Records provided below:

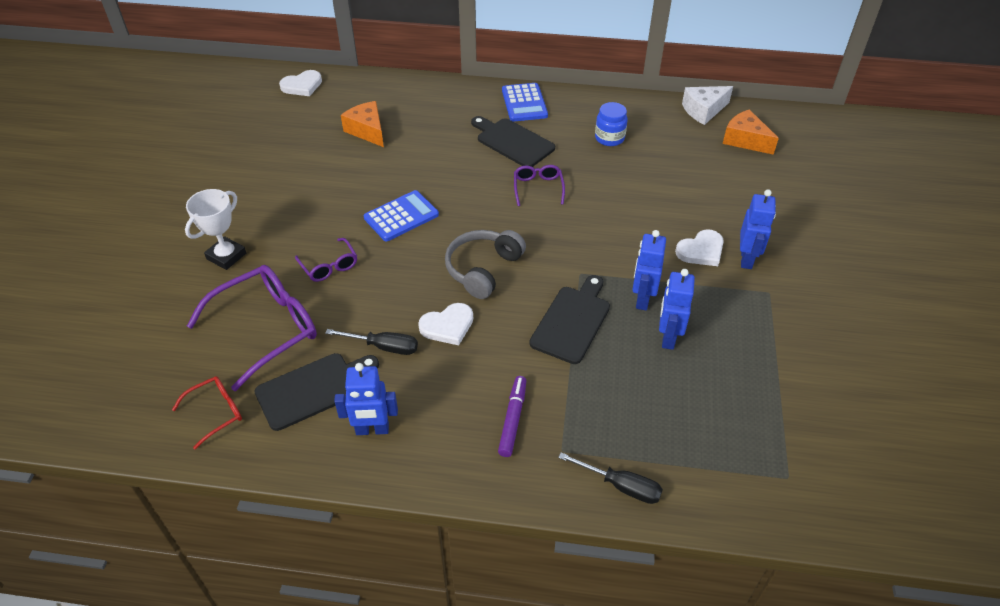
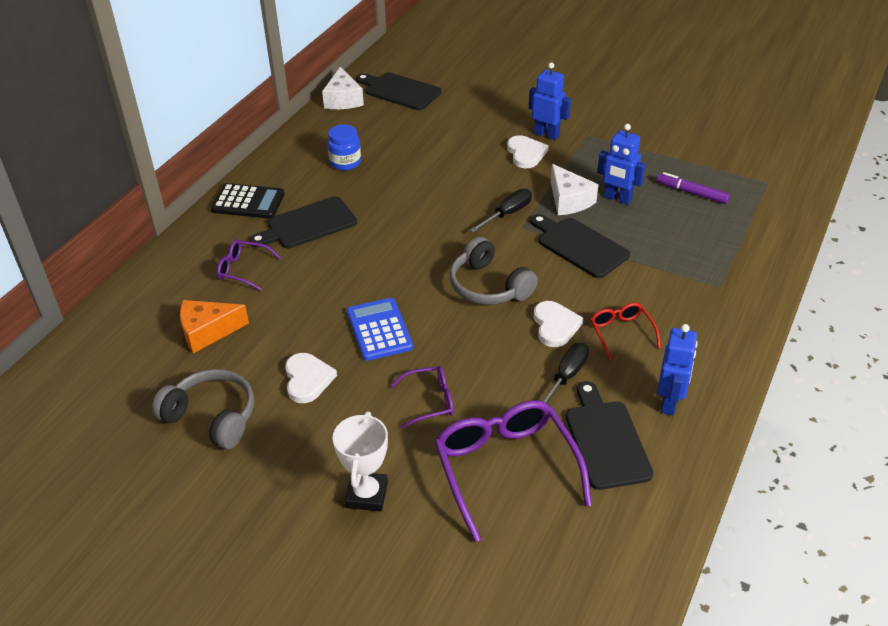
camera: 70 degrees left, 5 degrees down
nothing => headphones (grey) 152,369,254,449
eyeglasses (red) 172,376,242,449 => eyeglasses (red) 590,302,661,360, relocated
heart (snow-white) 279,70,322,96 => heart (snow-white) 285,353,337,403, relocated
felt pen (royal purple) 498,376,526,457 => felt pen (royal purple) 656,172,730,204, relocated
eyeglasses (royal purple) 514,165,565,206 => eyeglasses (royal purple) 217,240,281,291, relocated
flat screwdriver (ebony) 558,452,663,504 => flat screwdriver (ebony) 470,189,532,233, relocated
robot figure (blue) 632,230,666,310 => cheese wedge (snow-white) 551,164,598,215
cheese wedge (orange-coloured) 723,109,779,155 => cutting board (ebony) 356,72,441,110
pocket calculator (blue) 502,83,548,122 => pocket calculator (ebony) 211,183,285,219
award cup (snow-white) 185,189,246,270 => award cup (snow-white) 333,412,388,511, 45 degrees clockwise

End of Records provided.

Give nothing except how many lines of the records include "white".

> _Result of this exercise_
3